● INSTRUCTIONS FOR THE TASK: Pull out each line of the data that includes the word "none".

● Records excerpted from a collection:

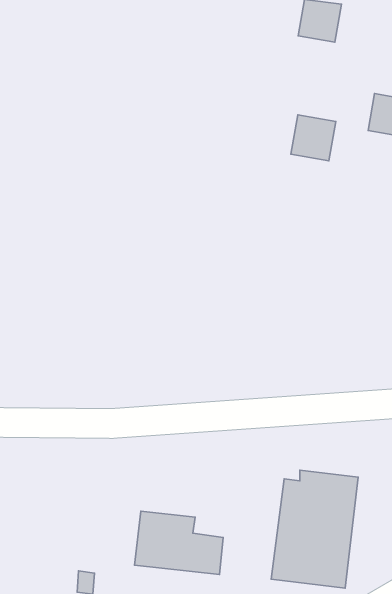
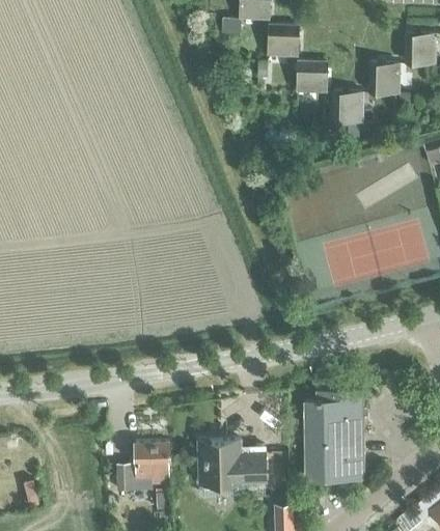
building: [291,115,336,161] -> [295,63,326,95]
building: none -> [116,443,169,491]

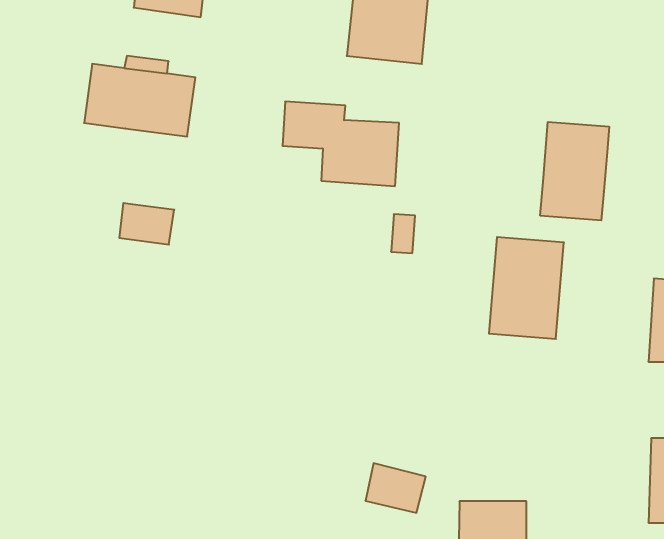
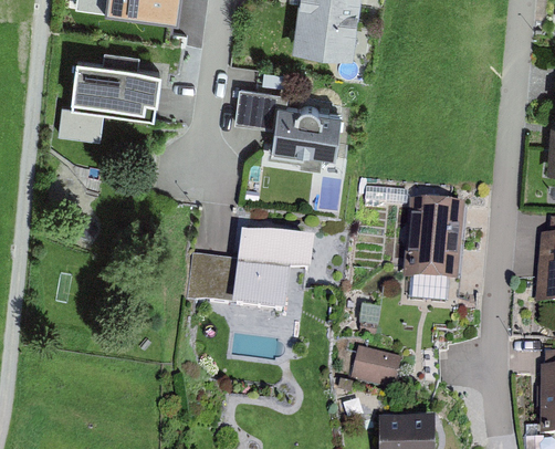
building: [540,122,609,220] -> none
building: [119,203,174,245] -> [60,103,105,137]
building: none -> [188,231,315,311]
building: [365,463,426,513] -> [353,345,402,386]

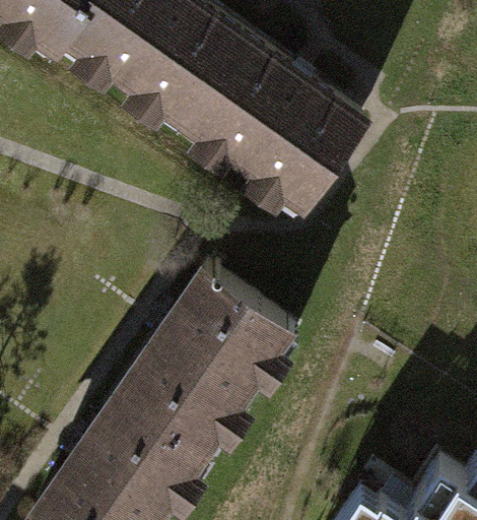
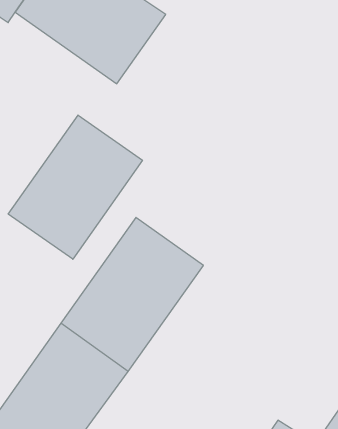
building: [181,35,357,199] -> none
building: none -> [8,115,142,259]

● RESPONSE FOR THIS EXERCISE:
building: none -> [116,443,169,491]
building: [540,122,609,220] -> none
building: none -> [188,231,315,311]
building: [181,35,357,199] -> none
building: none -> [8,115,142,259]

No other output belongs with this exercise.